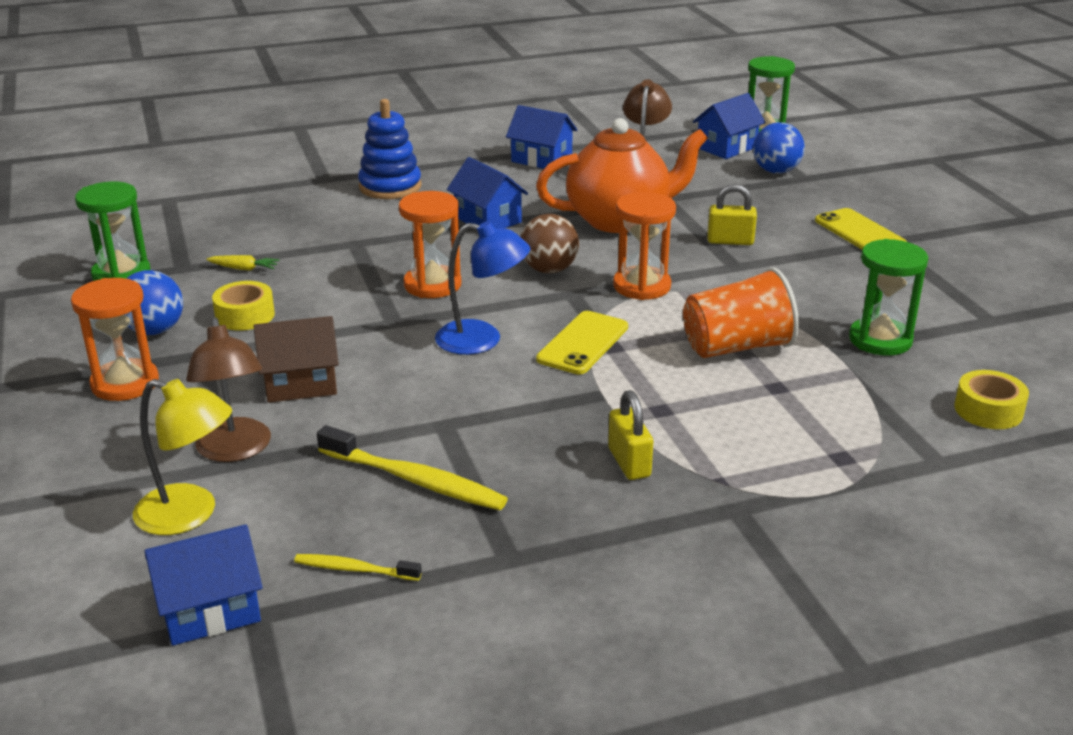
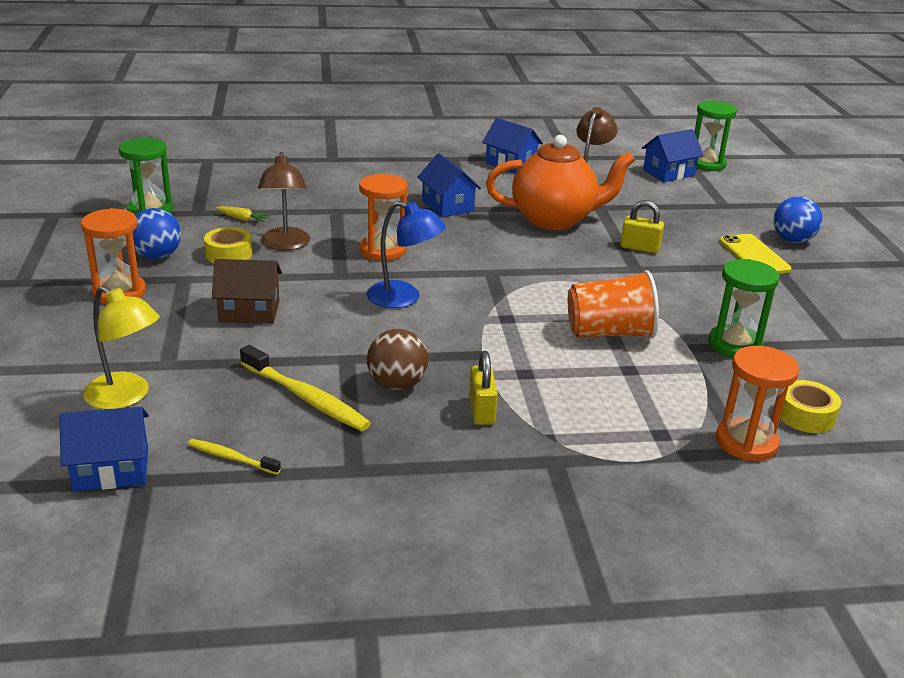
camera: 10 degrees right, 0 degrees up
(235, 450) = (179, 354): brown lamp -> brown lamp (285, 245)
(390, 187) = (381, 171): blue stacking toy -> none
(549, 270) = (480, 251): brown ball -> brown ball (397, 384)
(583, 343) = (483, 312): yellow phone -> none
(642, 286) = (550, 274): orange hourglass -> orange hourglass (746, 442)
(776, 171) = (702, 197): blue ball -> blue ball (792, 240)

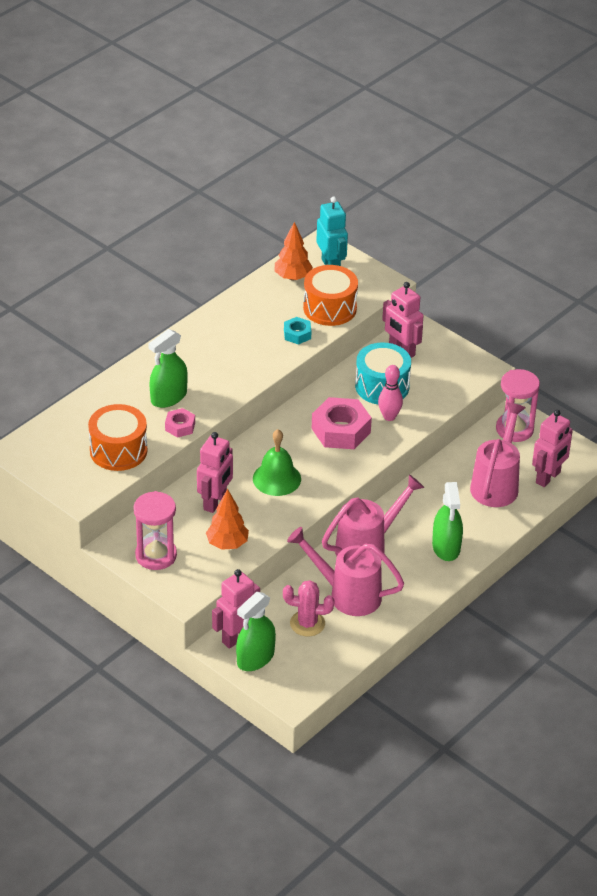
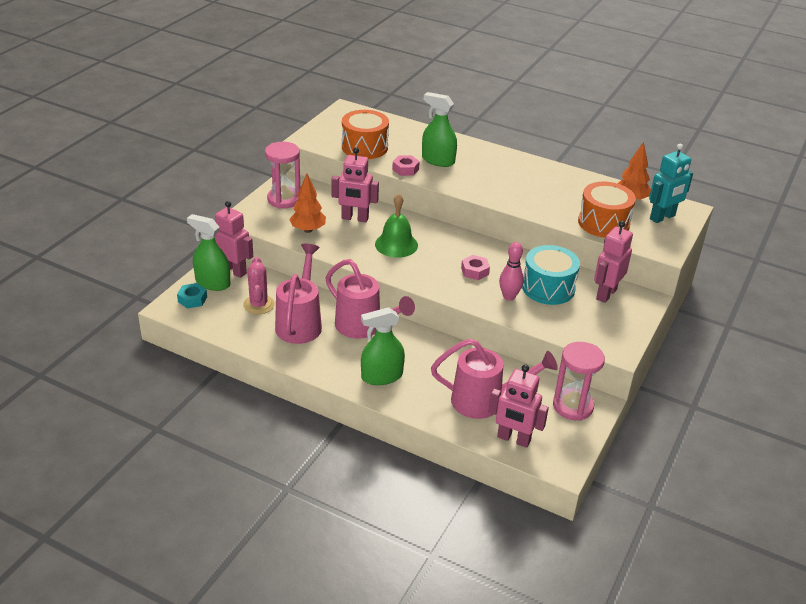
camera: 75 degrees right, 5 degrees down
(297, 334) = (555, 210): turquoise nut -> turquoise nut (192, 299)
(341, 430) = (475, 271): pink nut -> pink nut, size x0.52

==

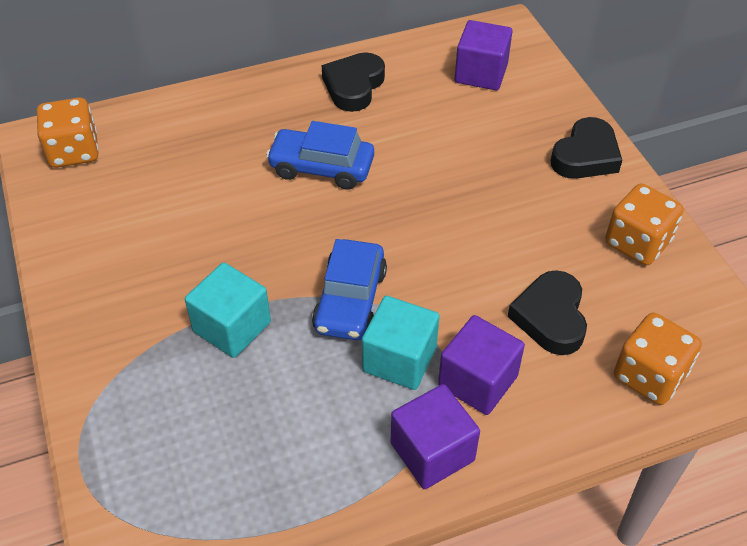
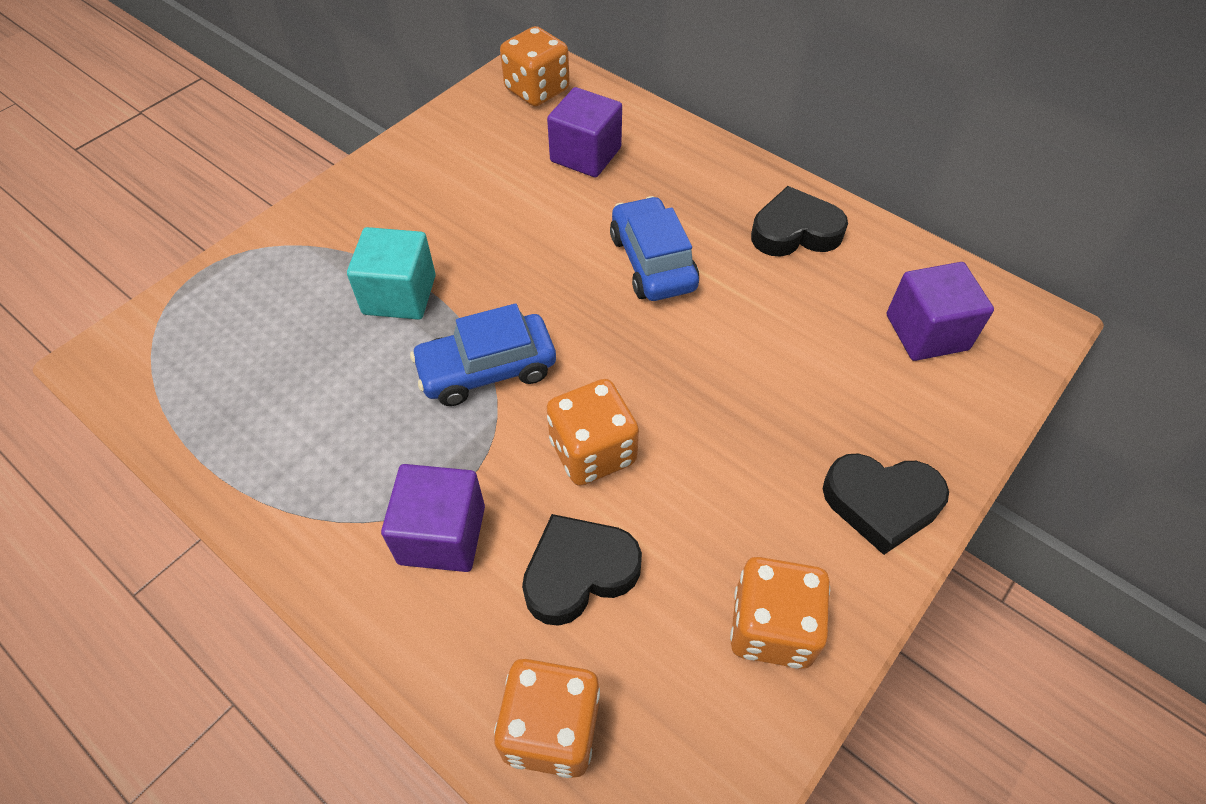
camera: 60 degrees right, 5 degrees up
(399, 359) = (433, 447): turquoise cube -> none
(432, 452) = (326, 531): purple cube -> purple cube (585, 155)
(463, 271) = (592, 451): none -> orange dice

**INSTRUCTIONS TO FOLLOW**
In the listing above, find the line with "(549, 270) = (480, 251): brown" and the line with "(341, 430) = (475, 271): pink". Copy both of them and every line between, exactly, but not the pictures.

**RESULT FOR THIS EXERCISE**
(549, 270) = (480, 251): brown ball -> brown ball (397, 384)
(583, 343) = (483, 312): yellow phone -> none
(642, 286) = (550, 274): orange hourglass -> orange hourglass (746, 442)
(776, 171) = (702, 197): blue ball -> blue ball (792, 240)

camera: 75 degrees right, 5 degrees down
(297, 334) = (555, 210): turquoise nut -> turquoise nut (192, 299)
(341, 430) = (475, 271): pink nut -> pink nut, size x0.52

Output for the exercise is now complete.